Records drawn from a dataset
_ _ _ _

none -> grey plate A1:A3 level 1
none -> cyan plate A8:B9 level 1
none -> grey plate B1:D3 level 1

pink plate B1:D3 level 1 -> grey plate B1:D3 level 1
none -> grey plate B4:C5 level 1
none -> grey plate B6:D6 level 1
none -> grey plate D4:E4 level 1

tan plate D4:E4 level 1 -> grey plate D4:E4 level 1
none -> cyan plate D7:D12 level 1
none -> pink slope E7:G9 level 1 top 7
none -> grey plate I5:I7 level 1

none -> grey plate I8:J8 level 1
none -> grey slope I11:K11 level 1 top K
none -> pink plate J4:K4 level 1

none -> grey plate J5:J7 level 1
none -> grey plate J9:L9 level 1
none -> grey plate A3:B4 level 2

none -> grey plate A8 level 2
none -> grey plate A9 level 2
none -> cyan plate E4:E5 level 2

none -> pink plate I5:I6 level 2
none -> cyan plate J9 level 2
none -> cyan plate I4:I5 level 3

_ _ _ _

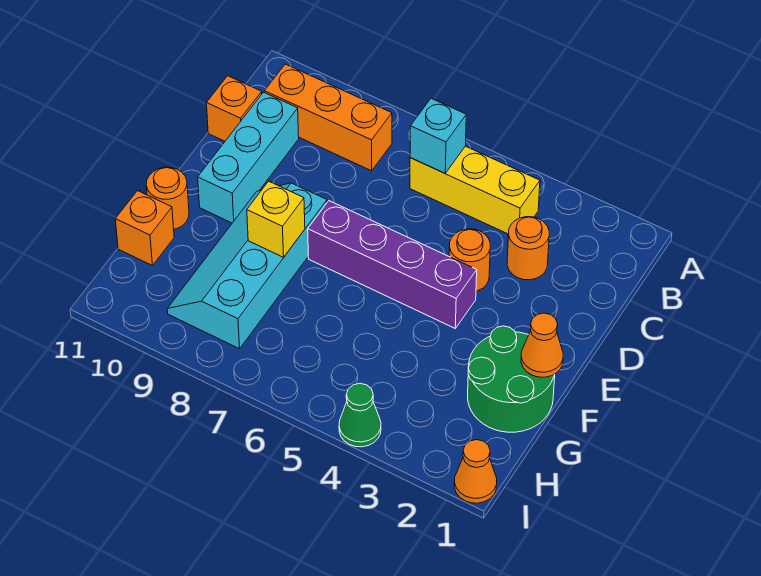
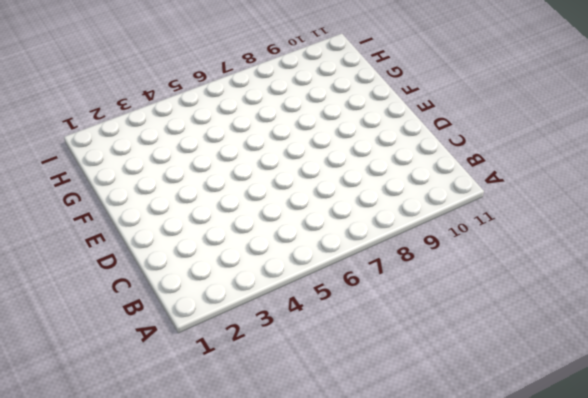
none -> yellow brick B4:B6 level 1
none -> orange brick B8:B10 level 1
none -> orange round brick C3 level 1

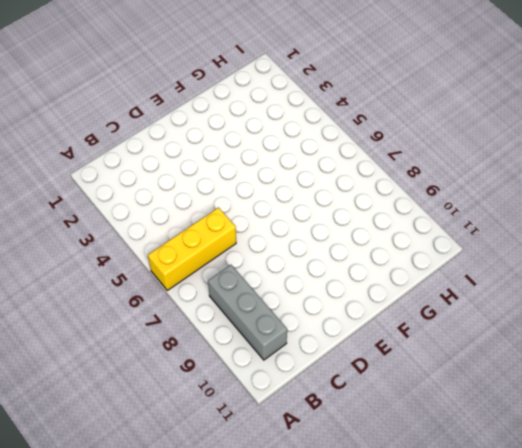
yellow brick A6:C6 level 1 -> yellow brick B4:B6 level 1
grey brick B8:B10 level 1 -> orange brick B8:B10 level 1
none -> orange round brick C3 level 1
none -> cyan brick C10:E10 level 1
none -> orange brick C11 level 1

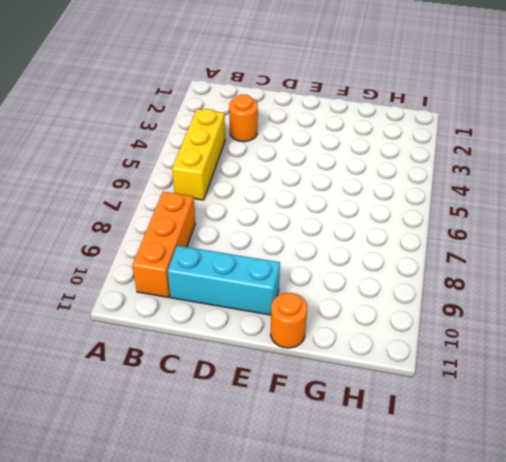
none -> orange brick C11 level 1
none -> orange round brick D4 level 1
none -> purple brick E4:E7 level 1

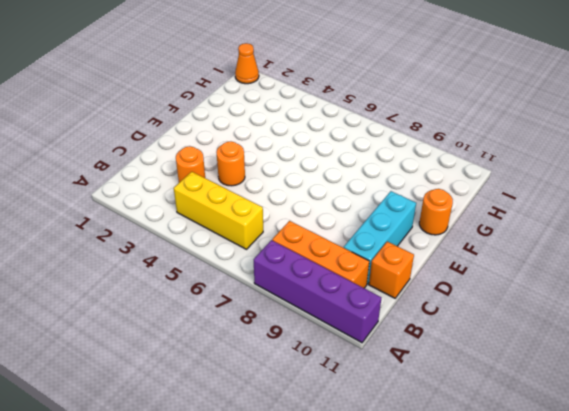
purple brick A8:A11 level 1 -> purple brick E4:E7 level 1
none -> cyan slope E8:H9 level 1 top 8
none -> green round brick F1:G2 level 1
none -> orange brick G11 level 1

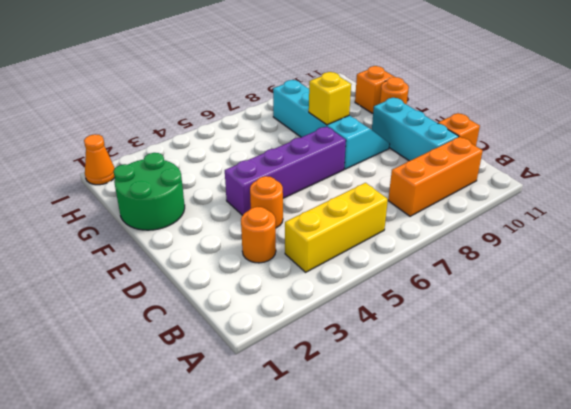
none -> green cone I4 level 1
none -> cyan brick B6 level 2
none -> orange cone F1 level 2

_ _ _ _

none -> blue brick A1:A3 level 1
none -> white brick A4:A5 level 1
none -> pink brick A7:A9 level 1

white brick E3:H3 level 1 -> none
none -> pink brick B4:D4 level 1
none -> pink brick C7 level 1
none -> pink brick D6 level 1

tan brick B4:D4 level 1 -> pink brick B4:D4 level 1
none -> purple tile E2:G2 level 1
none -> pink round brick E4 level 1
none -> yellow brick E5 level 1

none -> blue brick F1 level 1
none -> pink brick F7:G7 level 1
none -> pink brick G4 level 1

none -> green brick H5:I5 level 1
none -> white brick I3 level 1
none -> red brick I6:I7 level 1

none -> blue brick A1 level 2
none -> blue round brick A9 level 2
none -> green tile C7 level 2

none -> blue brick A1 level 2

_ _ _ _

■ What you need to do: Starting from the data above, filter for lines with "orange" and copy each one.

■ Solution:
none -> orange brick B8:B10 level 1
none -> orange round brick C3 level 1
grey brick B8:B10 level 1 -> orange brick B8:B10 level 1
none -> orange round brick C3 level 1
none -> orange brick C11 level 1
none -> orange brick C11 level 1
none -> orange round brick D4 level 1
none -> orange brick G11 level 1
none -> orange cone F1 level 2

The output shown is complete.